What is needed –
Reproduce exactly, from the data that follows, the line with "R2: 4.7k (N_2, VS) -> 1.5k (N_2, VS)", the line with "U3: buffer (in", and every line that lies between them.

▼▼▼

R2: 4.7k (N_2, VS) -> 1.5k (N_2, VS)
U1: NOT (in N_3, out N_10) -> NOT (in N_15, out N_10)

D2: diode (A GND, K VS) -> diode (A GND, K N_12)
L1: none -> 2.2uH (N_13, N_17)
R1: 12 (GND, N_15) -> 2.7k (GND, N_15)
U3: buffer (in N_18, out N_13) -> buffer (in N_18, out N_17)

▲▲▲
▼▼▼

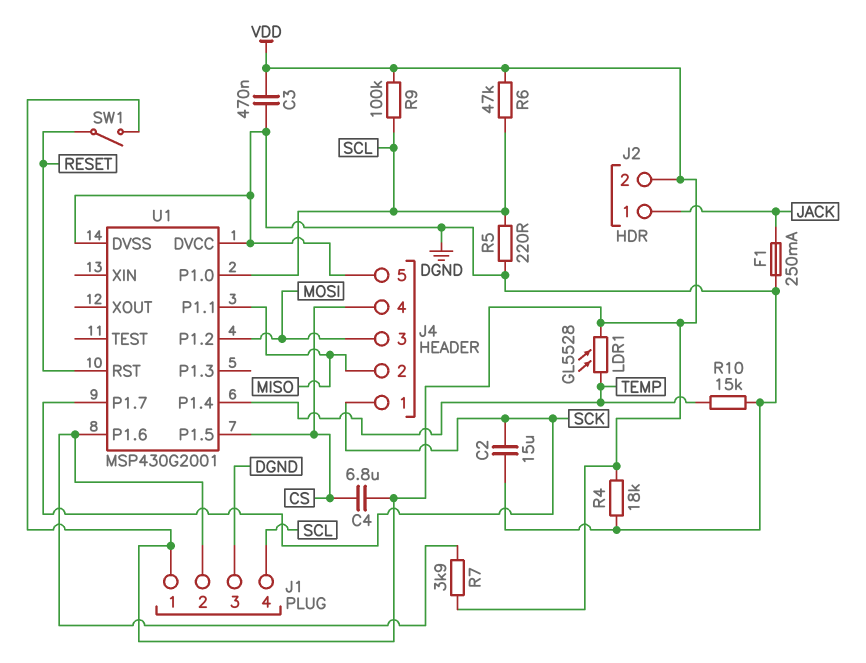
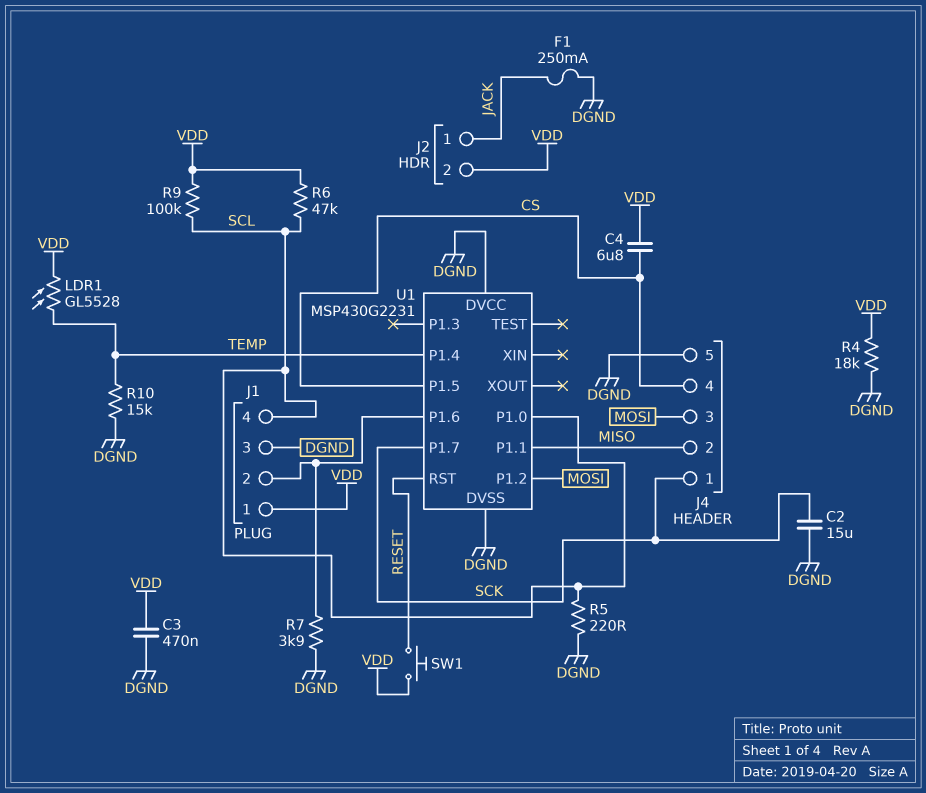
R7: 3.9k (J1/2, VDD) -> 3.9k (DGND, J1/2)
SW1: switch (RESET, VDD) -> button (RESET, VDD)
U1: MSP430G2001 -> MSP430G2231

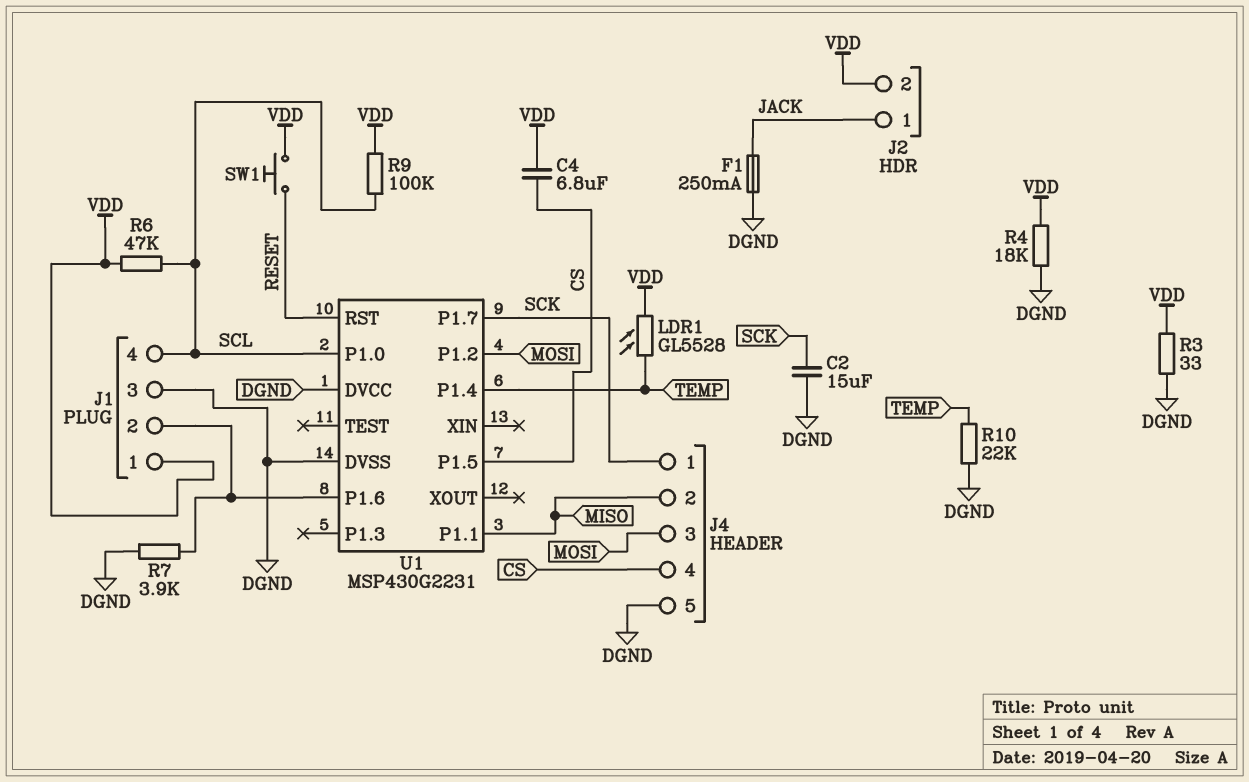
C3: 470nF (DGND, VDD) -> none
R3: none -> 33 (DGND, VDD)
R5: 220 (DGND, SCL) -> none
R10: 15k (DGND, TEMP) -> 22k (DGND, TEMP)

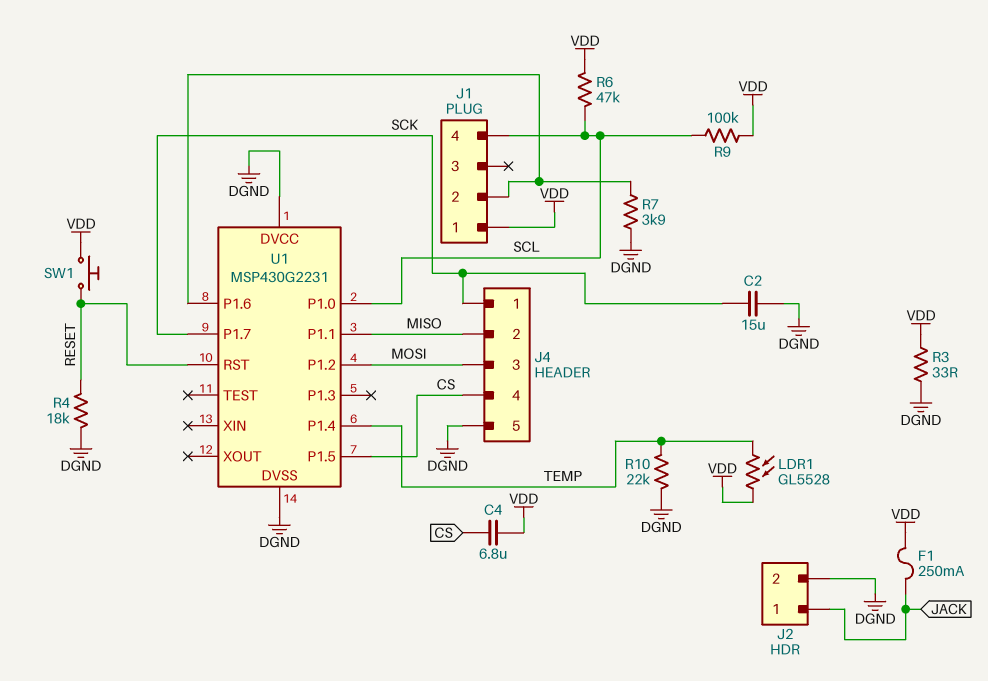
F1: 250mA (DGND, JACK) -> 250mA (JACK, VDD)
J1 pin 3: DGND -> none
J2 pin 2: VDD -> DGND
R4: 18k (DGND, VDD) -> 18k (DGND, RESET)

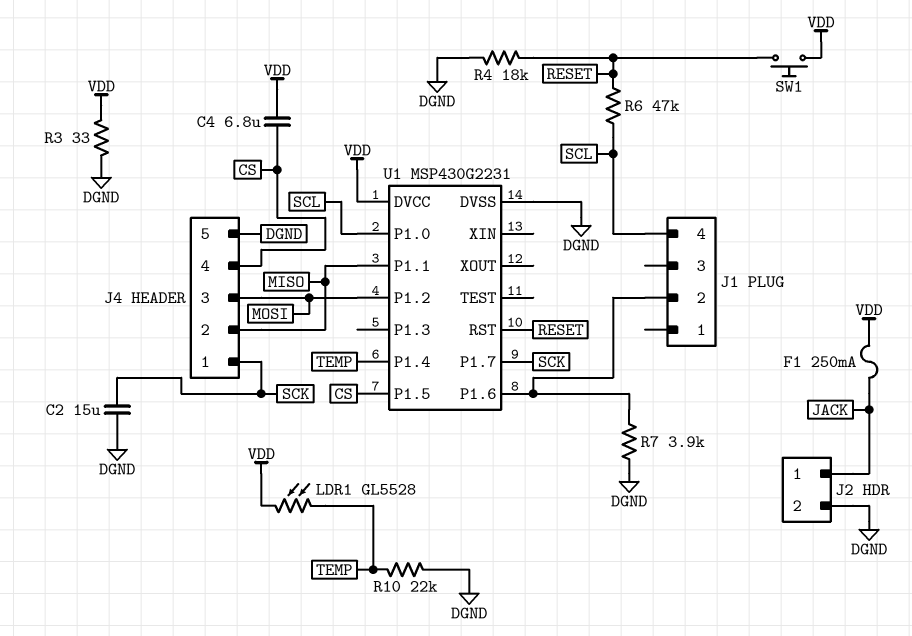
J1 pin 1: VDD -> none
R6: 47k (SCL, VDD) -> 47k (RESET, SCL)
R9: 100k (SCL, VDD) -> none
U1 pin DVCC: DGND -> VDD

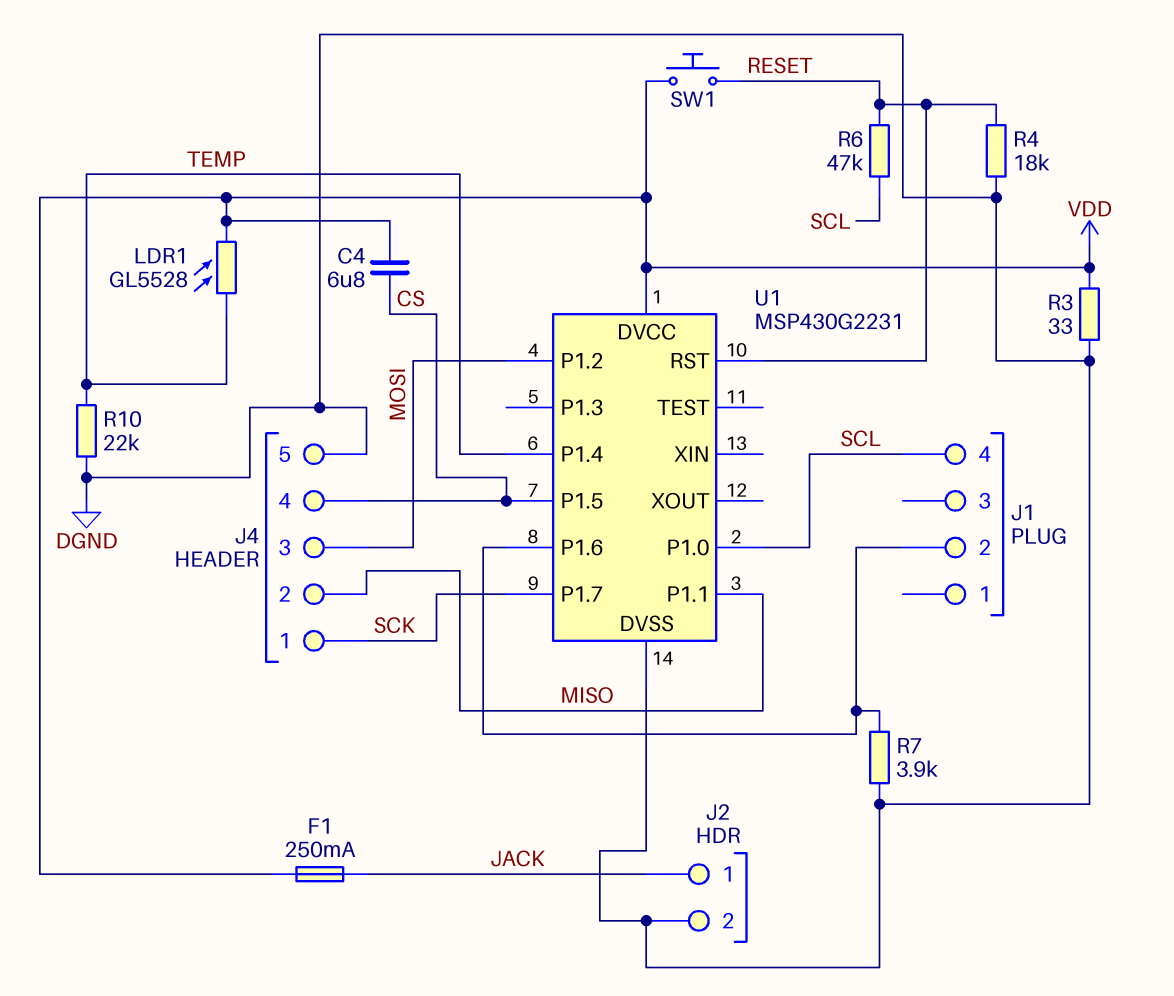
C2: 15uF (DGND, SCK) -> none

▲▲▲

Solution for this exercise –
R2: 4.7k (N_2, VS) -> 1.5k (N_2, VS)
U1: NOT (in N_3, out N_10) -> NOT (in N_15, out N_10)

D2: diode (A GND, K VS) -> diode (A GND, K N_12)
L1: none -> 2.2uH (N_13, N_17)
R1: 12 (GND, N_15) -> 2.7k (GND, N_15)
U3: buffer (in N_18, out N_13) -> buffer (in N_18, out N_17)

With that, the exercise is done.